• _What needs to be done_: Starting at the first line of the records and ending with the line that contains "22: (124, 113)", give every line as a JSON list of strings, one string per line, with blank lines skipped. Include only those lines.

• _Given records_:
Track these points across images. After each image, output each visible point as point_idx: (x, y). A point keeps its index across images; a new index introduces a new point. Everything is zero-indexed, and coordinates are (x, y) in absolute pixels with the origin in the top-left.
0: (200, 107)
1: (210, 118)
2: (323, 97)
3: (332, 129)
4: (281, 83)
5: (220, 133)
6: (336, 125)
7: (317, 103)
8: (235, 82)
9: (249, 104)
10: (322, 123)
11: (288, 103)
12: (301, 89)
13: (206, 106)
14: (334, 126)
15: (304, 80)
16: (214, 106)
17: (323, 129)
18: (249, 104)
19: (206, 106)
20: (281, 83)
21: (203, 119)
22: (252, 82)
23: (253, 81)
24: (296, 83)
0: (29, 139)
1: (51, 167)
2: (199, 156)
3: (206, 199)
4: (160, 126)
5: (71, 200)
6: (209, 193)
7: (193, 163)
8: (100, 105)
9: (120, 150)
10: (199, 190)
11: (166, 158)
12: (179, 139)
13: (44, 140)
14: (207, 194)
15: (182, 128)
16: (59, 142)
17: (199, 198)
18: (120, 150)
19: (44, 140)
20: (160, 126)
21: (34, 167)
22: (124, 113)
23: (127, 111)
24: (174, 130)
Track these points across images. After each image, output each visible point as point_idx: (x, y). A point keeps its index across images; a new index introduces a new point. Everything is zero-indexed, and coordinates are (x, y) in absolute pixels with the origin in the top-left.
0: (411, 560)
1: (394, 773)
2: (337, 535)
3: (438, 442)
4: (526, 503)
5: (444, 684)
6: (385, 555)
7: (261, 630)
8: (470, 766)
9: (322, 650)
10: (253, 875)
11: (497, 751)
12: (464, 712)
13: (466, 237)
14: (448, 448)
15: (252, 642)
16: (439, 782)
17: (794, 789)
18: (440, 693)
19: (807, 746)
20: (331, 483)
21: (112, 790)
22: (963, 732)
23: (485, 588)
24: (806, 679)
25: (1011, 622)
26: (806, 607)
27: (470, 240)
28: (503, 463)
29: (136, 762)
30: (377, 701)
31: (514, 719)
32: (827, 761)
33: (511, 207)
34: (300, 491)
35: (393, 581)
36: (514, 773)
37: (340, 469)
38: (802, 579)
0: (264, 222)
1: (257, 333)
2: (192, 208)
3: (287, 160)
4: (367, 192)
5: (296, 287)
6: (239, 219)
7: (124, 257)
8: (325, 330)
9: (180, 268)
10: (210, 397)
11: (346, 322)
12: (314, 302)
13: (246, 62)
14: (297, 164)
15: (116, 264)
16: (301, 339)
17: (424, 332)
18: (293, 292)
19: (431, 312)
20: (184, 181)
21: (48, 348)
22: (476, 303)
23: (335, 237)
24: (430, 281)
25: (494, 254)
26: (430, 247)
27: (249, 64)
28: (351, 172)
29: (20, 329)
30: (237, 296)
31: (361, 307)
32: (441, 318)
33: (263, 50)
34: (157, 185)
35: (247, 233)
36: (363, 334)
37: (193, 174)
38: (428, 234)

• _Solution to this problem_:
[
  "Track these points across images. After each image, output each visible point as point_idx: (x, y). A point keeps its index across images; a new index introduces a new point. Everything is zero-indexed, and coordinates are (x, y) in absolute pixels with the origin in the top-left.",
  "0: (200, 107)",
  "1: (210, 118)",
  "2: (323, 97)",
  "3: (332, 129)",
  "4: (281, 83)",
  "5: (220, 133)",
  "6: (336, 125)",
  "7: (317, 103)",
  "8: (235, 82)",
  "9: (249, 104)",
  "10: (322, 123)",
  "11: (288, 103)",
  "12: (301, 89)",
  "13: (206, 106)",
  "14: (334, 126)",
  "15: (304, 80)",
  "16: (214, 106)",
  "17: (323, 129)",
  "18: (249, 104)",
  "19: (206, 106)",
  "20: (281, 83)",
  "21: (203, 119)",
  "22: (252, 82)",
  "23: (253, 81)",
  "24: (296, 83)",
  "0: (29, 139)",
  "1: (51, 167)",
  "2: (199, 156)",
  "3: (206, 199)",
  "4: (160, 126)",
  "5: (71, 200)",
  "6: (209, 193)",
  "7: (193, 163)",
  "8: (100, 105)",
  "9: (120, 150)",
  "10: (199, 190)",
  "11: (166, 158)",
  "12: (179, 139)",
  "13: (44, 140)",
  "14: (207, 194)",
  "15: (182, 128)",
  "16: (59, 142)",
  "17: (199, 198)",
  "18: (120, 150)",
  "19: (44, 140)",
  "20: (160, 126)",
  "21: (34, 167)",
  "22: (124, 113)"
]